- [WHAT THE TASK ASKS]
Nothing outside the stretch is wanted. Repeat exactly the lines of the listing below from the one that contains "grey cap [318,288,416,350]" through the one that contains "white cap [632,538,745,626] -> none", both ends included.

- [RECORD SET]
===
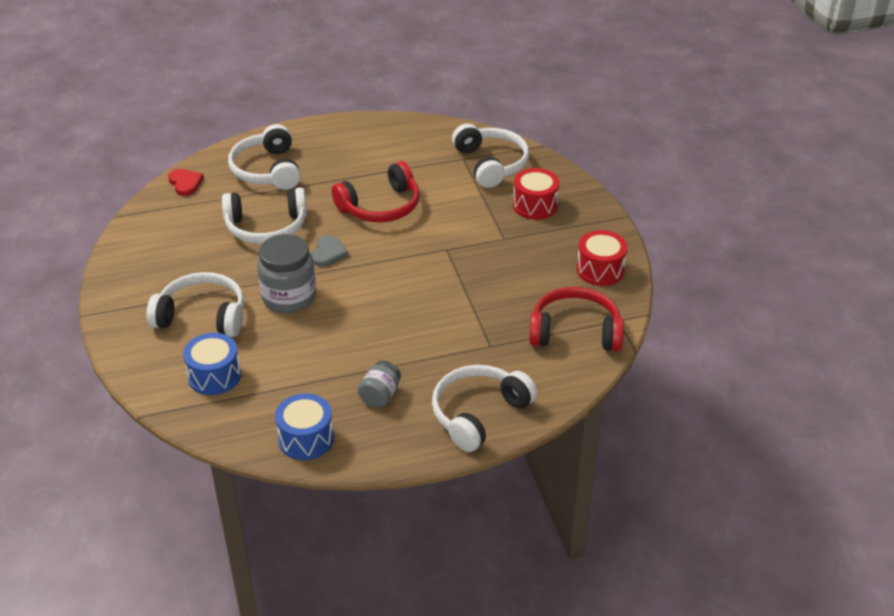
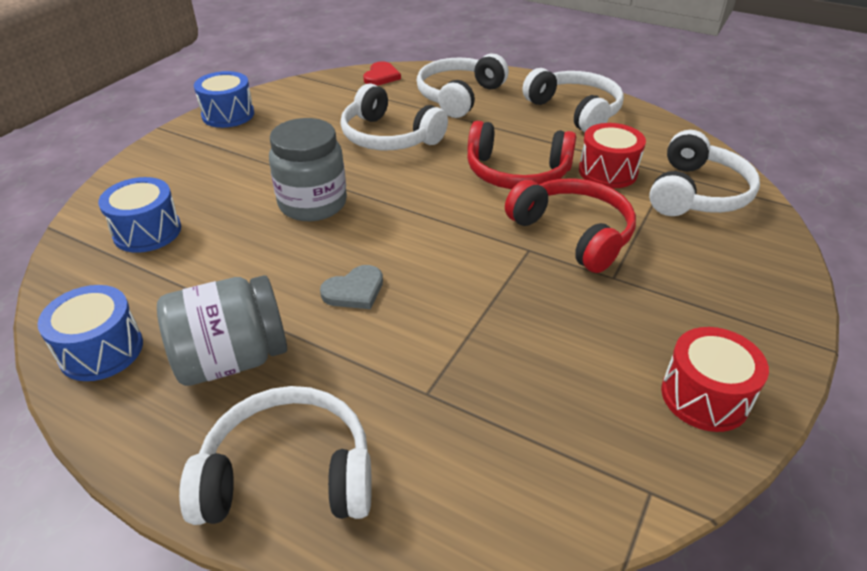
camera: 45 degrees right, 0 degrees up
white headphones [146,272,244,337] -> white headphones moved to [523,68,624,132]
grey heart [311,235,349,267] -> grey heart moved to [320,265,383,309]
grey jar [358,360,401,407] -> grey jar [157,275,287,386], size x1.79
red drum [513,168,560,220] -> red drum moved to [579,123,646,188]
red headphones [529,287,624,351] -> red headphones moved to [505,178,636,273]
none -> blue drum [194,71,254,128]

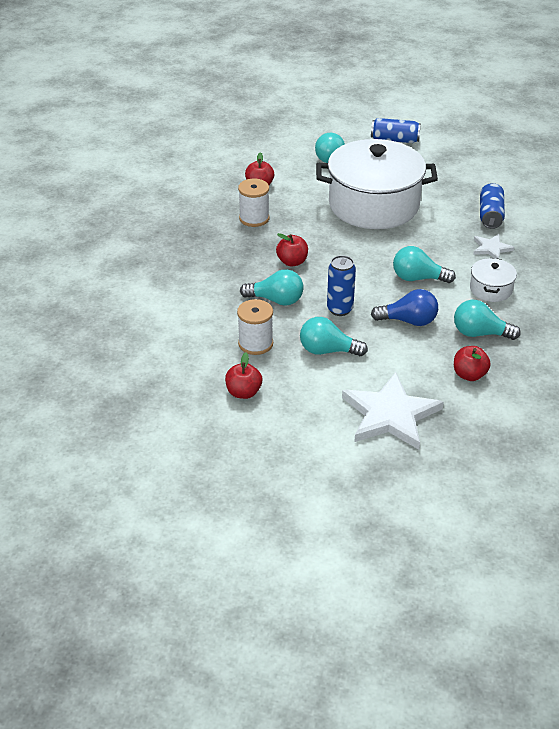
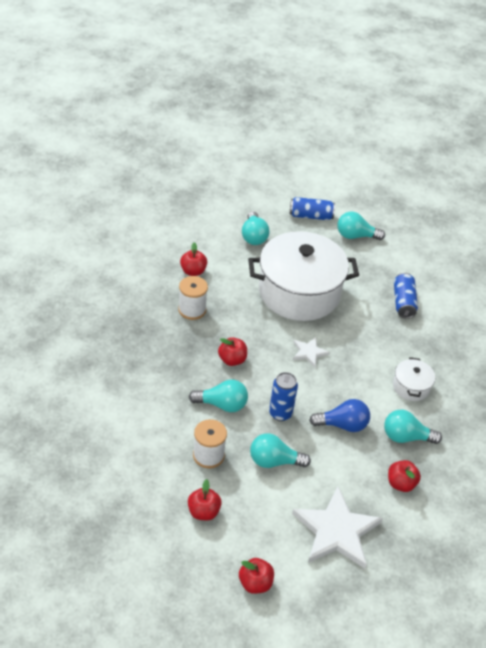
camera: 10 degrees left, 5 degrees up
turquoise light bulb [393,246,456,283] -> turquoise light bulb moved to [337,212,385,240]
white star [473,234,514,259] -> white star moved to [293,337,330,367]
none -> red apple [239,558,274,594]

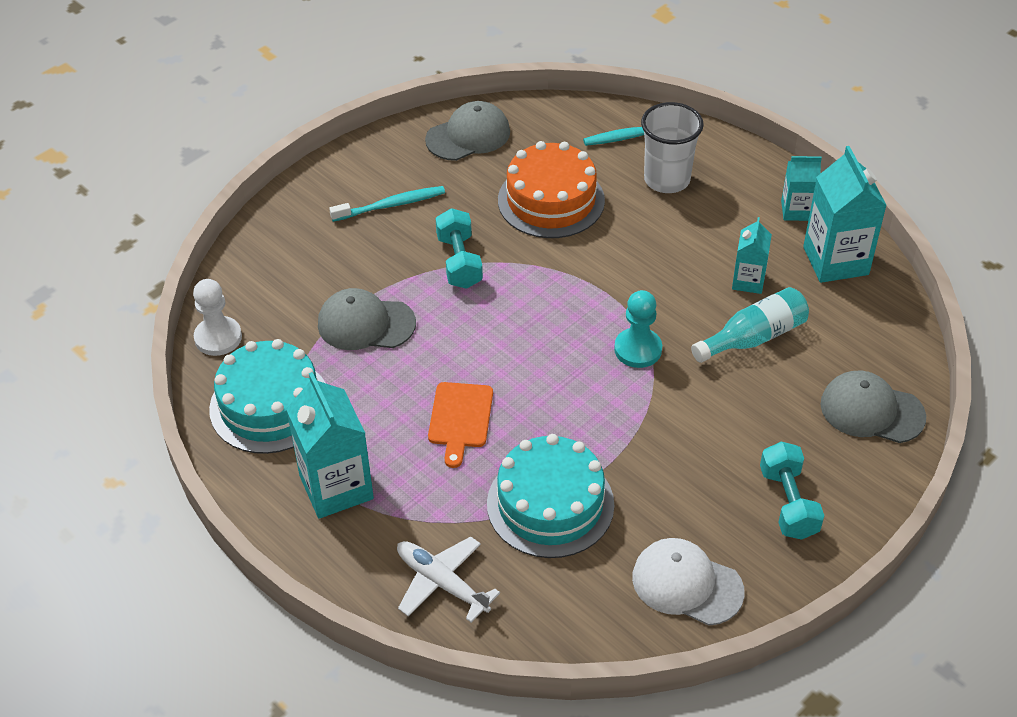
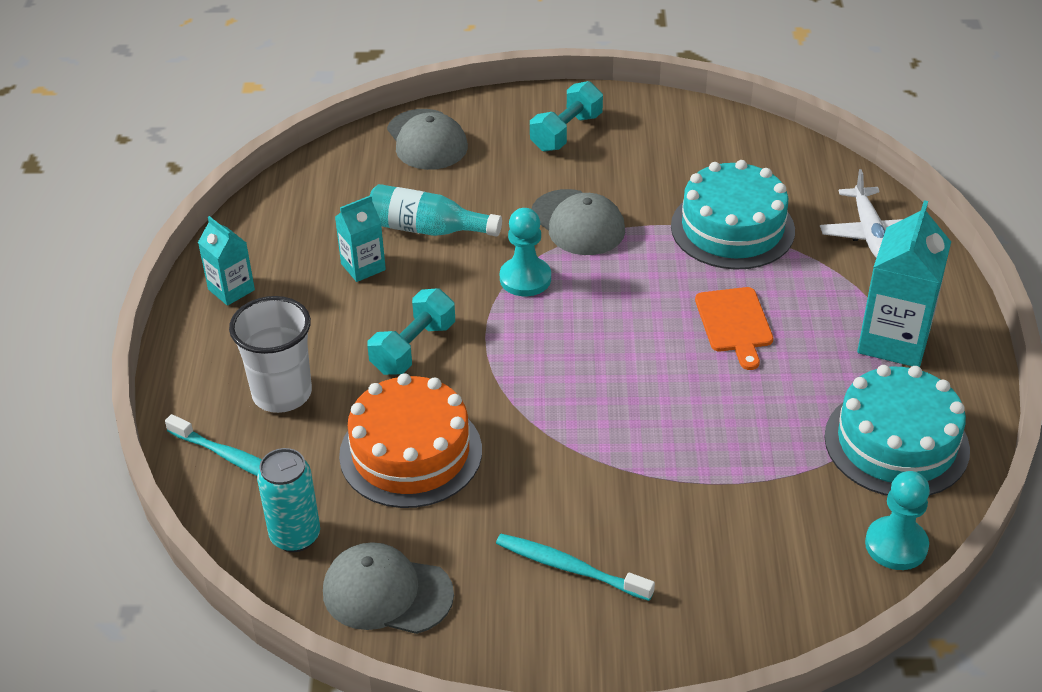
camera: 135 degrees left, 5 degrees down
white pawn [193,279,242,356] -> turquoise pawn [865,471,930,570]
grey cap [318,288,416,350] -> grey cap moved to [531,189,625,255]
orange cutting board [428,382,493,468] -> orange cutting board turned 120 degrees clockwise [695,287,773,370]
turquoise dumbbell [435,208,483,289] -> turquoise dumbbell moved to [367,288,455,375]
white cap [632,538,745,626] -> none
turquoise carton [803,146,887,283] -> none
none -> turquoise can [257,448,320,552]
===
- [WRITTEN RESPONSE]
grey cap [318,288,416,350] -> grey cap moved to [531,189,625,255]
orange cutting board [428,382,493,468] -> orange cutting board turned 120 degrees clockwise [695,287,773,370]
turquoise dumbbell [435,208,483,289] -> turquoise dumbbell moved to [367,288,455,375]
white cap [632,538,745,626] -> none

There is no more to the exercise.